┏━━
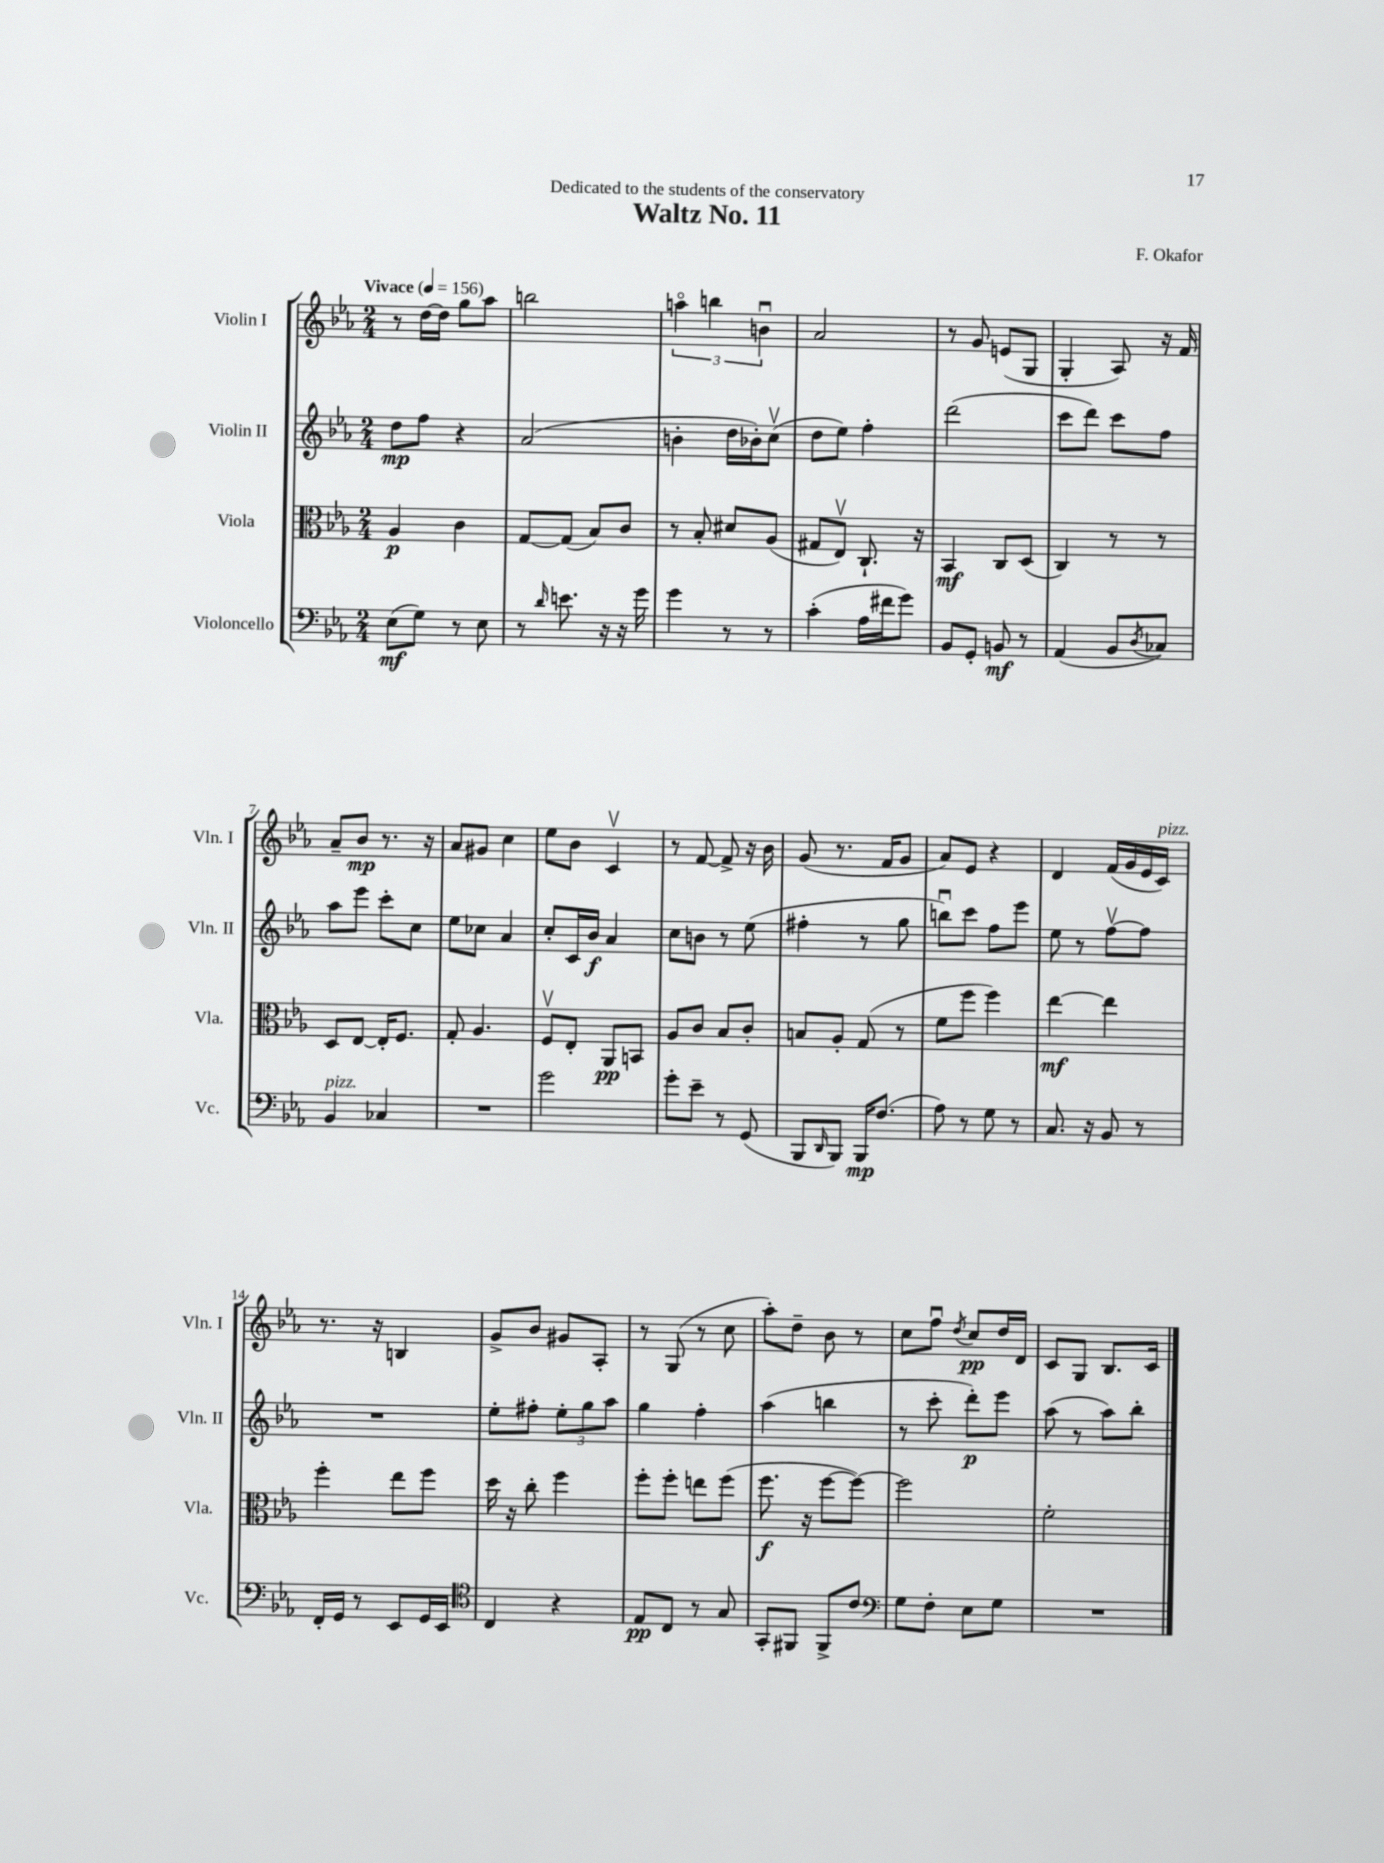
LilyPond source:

\header { title = "Waltz No. 11" composer = "F. Okafor" dedication = "Dedicated to the students of the conservatory" }
<<
\new StaffGroup <<
\new Staff = "s0" \with { instrumentName = "Violin I" shortInstrumentName = "Vln. I" } {
    \clef treble \key ees \major \numericTimeSignature \time 2/4 \tempo "Vivace" 4 = 156
    r8 d''16~ d''16 g''8 aes''8 |
    b''2 |
    \tuplet 3/2 { a''4\flageolet b''4 b'4\downbow } |
    aes'2 |
    r8 g'8 e'8( g8 |
    g4-. aes8) r16 f'16 |
    aes'8-- bes'8\mp r8. r16 |
    aes'8 gis'8 c''4 |
    ees''8 bes'8 c'4\upbow |
    r8 f'8~ f'8-> r16 bes'16 |
    g'8( r8. f'16 g'8 |
    aes'8) ees'8 r4 |
    d'4 f'16( g'16 ees'16 c'16^\markup { \italic "pizz." }) |
    r8. r16 b4 |
    g'8-> bes'8 gis'8 aes8-. |
    r8 g8( r8 c''8 |
    aes''8-.) d''8-- bes'8 r8 |
    c''8 f''8\downbow \acciaccatura { d''8 } c''8\pp d''16 d'16 |
    c'8 g8 bes8. c'16 \bar "|." |
}
\new Staff = "s1" \with { instrumentName = "Violin II" shortInstrumentName = "Vln. II" } {
    \clef treble \key ees \major \numericTimeSignature \time 2/4
    d''8\mp f''8 r4 |
    aes'2( |
    b'4-. d''16 bes'16-.) c''8\upbow( |
    d''8 ees''8) f''4-. |
    d'''2( |
    c'''8 d'''8) c'''8 f''8 |
    aes''8 ees'''8 c'''8-. c''8 |
    ees''8 ces''8 aes'4 |
    c''8-. c'16 bes'16\f aes'4 |
    c''8 b'8 r8 ees''8( |
    fis''4-. r8 g''8 |
    b''8\downbow) c'''8 f''8 ees'''8 |
    ees''8 r8 f''8~\upbow f''8 |
    R2 |
    ees''8-. fis''8-. \tuplet 3/2 { ees''8-. g''8 aes''8 } |
    g''4 f''4-. |
    aes''4( b''4 |
    r8 c'''8-. d'''8-.\p) ees'''8 |
    aes''8( r8 aes''8) bes''8-. \bar "|." |
}
\new Staff = "s2" \with { instrumentName = "Viola" shortInstrumentName = "Vla." } {
    \clef alto \key ees \major \numericTimeSignature \time 2/4
    aes4\p c'4 |
    g8~ g8( bes8) c'8 |
    r8 bes8-. dis'8 aes8( |
    gis8 ees8\upbow) c8.-! r16 |
    bes,4\mf c8 d8( |
    c4) r8 r8 |
    d8 ees8~ ees16-. f8. |
    g8-. aes4. |
    f8\upbow ees8-. aes,8\pp b,8 |
    aes8 c'8 bes8 c'8-. |
    b8 aes8-. g8( r8 |
    f'8 f''8 f''4) |
    ees''4~\mf ees''4 |
    f''4-. ees''8 f''8 |
    d''16 r16 c''8-. f''4 |
    f''8-. f''8-. e''8 f''8( |
    f''8.\f r16 f''8~ f''8~) |
    f''2 |
    f'2-. \bar "|." |
}
\new Staff = "s3" \with { instrumentName = "Violoncello" shortInstrumentName = "Vc." } {
    \clef bass \key ees \major \numericTimeSignature \time 2/4
    ees8\mf( g8) r8 ees8 |
    r8 \grace { d'16 } e'8. r16 r16 g'16 |
    g'4 r8 r8 |
    c'4-.( aes16 fis'16 g'8) |
    bes,8 g,8-. b,8\mf r8 |
    aes,4( bes,8 \acciaccatura { d8 } ces8) |
    bes,4^\markup { \italic "pizz." } ces4 |
    R2 |
    g'2 |
    g'8-. ees'8-- r8 g,8( |
    bes,,8 \grace { d,16 } bes,,8) bes,,16\mp f8.( |
    aes8) r8 g8 r8 |
    c8. r16 bes,8 r8 |
    f,16-. g,16 r8 ees,8 g,16 ees,16 |
    \clef tenor c4 r4 |
    ees8\pp c8 r8 g8 |
    g,8-. fis,8 fis,8-> c'8 |
    \clef bass g8 f8-. ees8 g8 |
    R2 \bar "|." |
}
>>
>>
┗━━
WRITTEN PROBLEM:
Please print out all of the lines above without a single change, leaving out the picture.

WORKED ANSWER:
LilyPond source:

\header { title = "Waltz No. 11" composer = "F. Okafor" dedication = "Dedicated to the students of the conservatory" }
<<
\new StaffGroup <<
\new Staff = "s0" \with { instrumentName = "Violin I" shortInstrumentName = "Vln. I" } {
    \clef treble \key ees \major \numericTimeSignature \time 2/4 \tempo "Vivace" 4 = 156
    r8 d''16~ d''16 g''8 aes''8 |
    b''2 |
    \tuplet 3/2 { a''4\flageolet b''4 b'4\downbow } |
    aes'2 |
    r8 g'8 e'8( g8 |
    g4-. aes8) r16 f'16 |
    aes'8-- bes'8\mp r8. r16 |
    aes'8 gis'8 c''4 |
    ees''8 bes'8 c'4\upbow |
    r8 f'8~ f'8-> r16 bes'16 |
    g'8( r8. f'16 g'8 |
    aes'8) ees'8 r4 |
    d'4 f'16( g'16 ees'16 c'16^\markup { \italic "pizz." }) |
    r8. r16 b4 |
    g'8-> bes'8 gis'8 aes8-. |
    r8 g8( r8 c''8 |
    aes''8-.) d''8-- bes'8 r8 |
    c''8 f''8\downbow \acciaccatura { d''8 } c''8\pp d''16 d'16 |
    c'8 g8 bes8. c'16 \bar "|." |
}
\new Staff = "s1" \with { instrumentName = "Violin II" shortInstrumentName = "Vln. II" } {
    \clef treble \key ees \major \numericTimeSignature \time 2/4
    d''8\mp f''8 r4 |
    aes'2( |
    b'4-. d''16 bes'16-.) c''8\upbow( |
    d''8 ees''8) f''4-. |
    d'''2( |
    c'''8 d'''8) c'''8 f''8 |
    aes''8 ees'''8 c'''8-. c''8 |
    ees''8 ces''8 aes'4 |
    c''8-. c'16 bes'16\f aes'4 |
    c''8 b'8 r8 ees''8( |
    fis''4-. r8 g''8 |
    b''8\downbow) c'''8 f''8 ees'''8 |
    ees''8 r8 f''8~\upbow f''8 |
    R2 |
    ees''8-. fis''8-. \tuplet 3/2 { ees''8-. g''8 aes''8 } |
    g''4 f''4-. |
    aes''4( b''4 |
    r8 c'''8-. d'''8-.\p) ees'''8 |
    aes''8( r8 aes''8) bes''8-. \bar "|." |
}
\new Staff = "s2" \with { instrumentName = "Viola" shortInstrumentName = "Vla." } {
    \clef alto \key ees \major \numericTimeSignature \time 2/4
    aes4\p c'4 |
    g8~ g8( bes8) c'8 |
    r8 bes8-. dis'8 aes8( |
    gis8 ees8\upbow) c8.-! r16 |
    bes,4\mf c8 d8( |
    c4) r8 r8 |
    d8 ees8~ ees16-. f8. |
    g8-. aes4. |
    f8\upbow ees8-. aes,8\pp b,8 |
    aes8 c'8 bes8 c'8-. |
    b8 aes8-. g8( r8 |
    f'8 f''8 f''4) |
    ees''4~\mf ees''4 |
    f''4-. ees''8 f''8 |
    d''16 r16 c''8-. f''4 |
    f''8-. f''8-. e''8 f''8( |
    f''8.\f r16 f''8~ f''8~) |
    f''2 |
    f'2-. \bar "|." |
}
\new Staff = "s3" \with { instrumentName = "Violoncello" shortInstrumentName = "Vc." } {
    \clef bass \key ees \major \numericTimeSignature \time 2/4
    ees8\mf( g8) r8 ees8 |
    r8 \grace { d'16 } e'8. r16 r16 g'16 |
    g'4 r8 r8 |
    c'4-.( aes16 fis'16 g'8) |
    bes,8 g,8-. b,8\mf r8 |
    aes,4( bes,8 \acciaccatura { d8 } ces8) |
    bes,4^\markup { \italic "pizz." } ces4 |
    R2 |
    g'2 |
    g'8-. ees'8-- r8 g,8( |
    bes,,8 \grace { d,16 } bes,,8) bes,,16\mp f8.( |
    aes8) r8 g8 r8 |
    c8. r16 bes,8 r8 |
    f,16-. g,16 r8 ees,8 g,16 ees,16 |
    \clef tenor c4 r4 |
    ees8\pp c8 r8 g8 |
    g,8-. fis,8 fis,8-> c'8 |
    \clef bass g8 f8-. ees8 g8 |
    R2 \bar "|." |
}
>>
>>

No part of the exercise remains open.